# WHAT YOU WILL DO
Counting task for the data below: how many lines hold the word "turquoise"? Answer with the number only.

[Opening DATA RECORDS section]

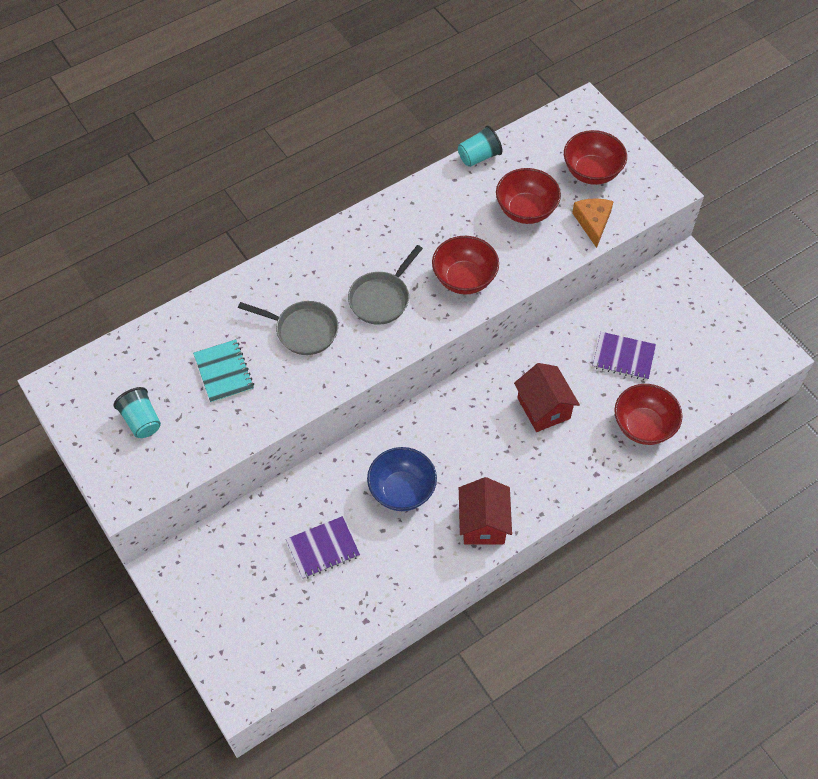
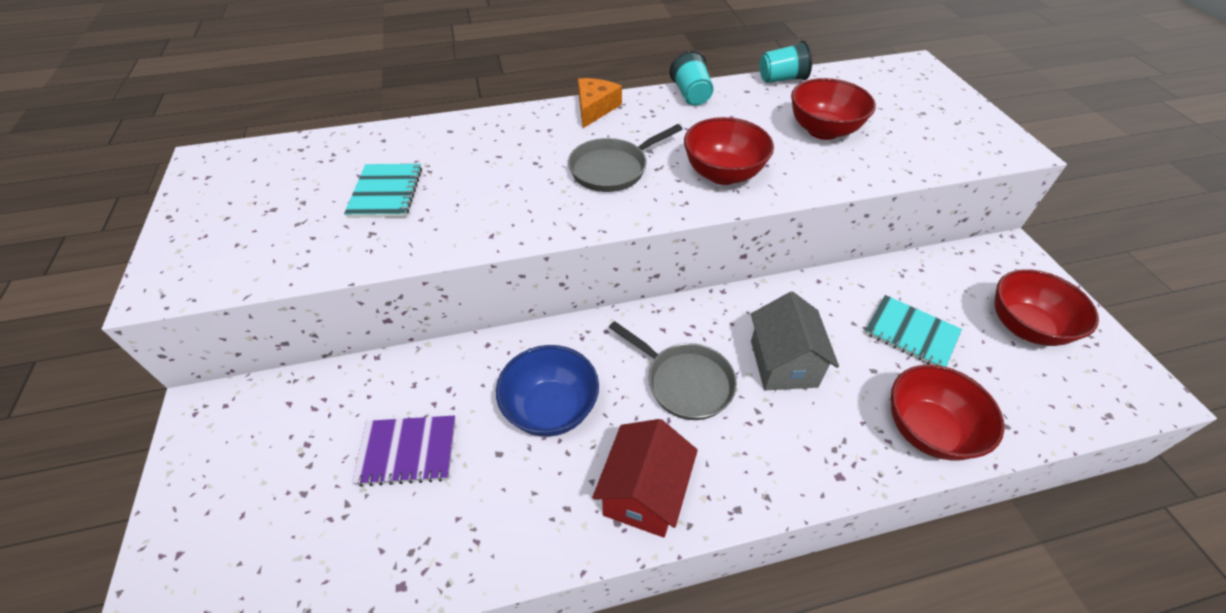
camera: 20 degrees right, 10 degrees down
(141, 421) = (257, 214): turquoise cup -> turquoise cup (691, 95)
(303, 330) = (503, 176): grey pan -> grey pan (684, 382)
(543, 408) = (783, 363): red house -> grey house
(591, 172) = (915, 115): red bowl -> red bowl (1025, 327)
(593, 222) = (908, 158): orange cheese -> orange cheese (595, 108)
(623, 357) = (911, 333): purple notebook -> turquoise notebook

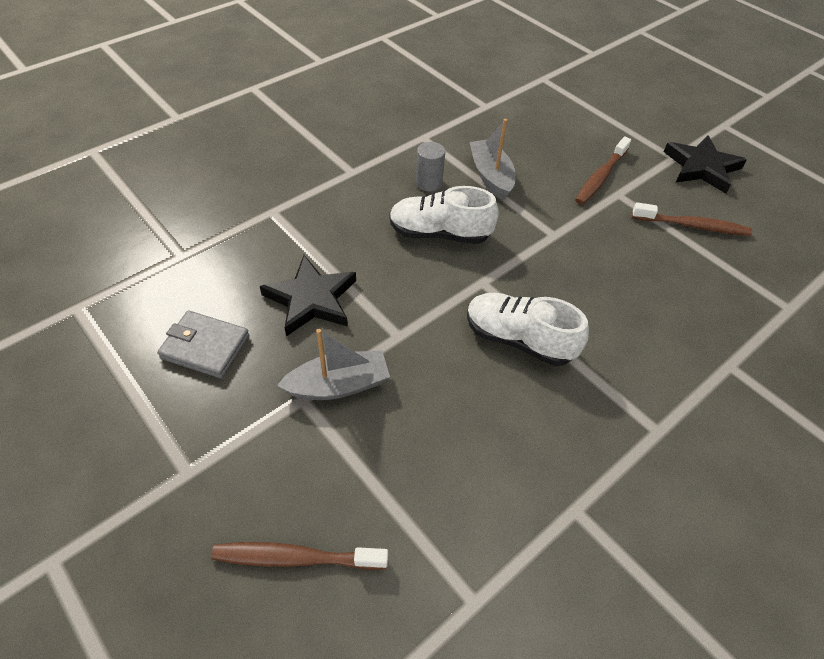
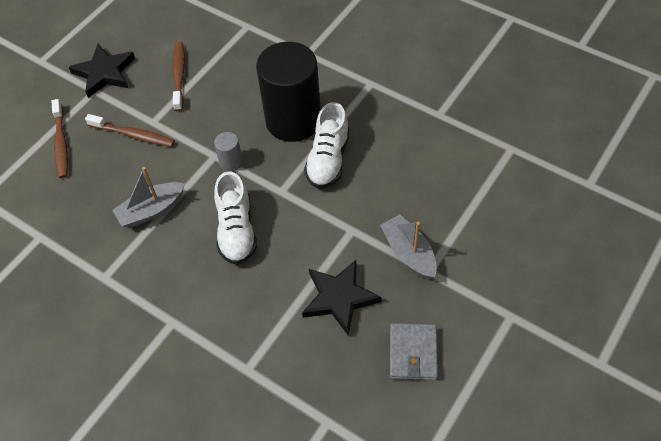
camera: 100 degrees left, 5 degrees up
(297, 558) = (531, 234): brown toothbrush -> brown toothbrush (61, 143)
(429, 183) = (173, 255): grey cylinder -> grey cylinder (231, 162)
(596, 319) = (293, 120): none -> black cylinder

[Closing DATA RECORDS section]

# EXERCISE SOLUTION
2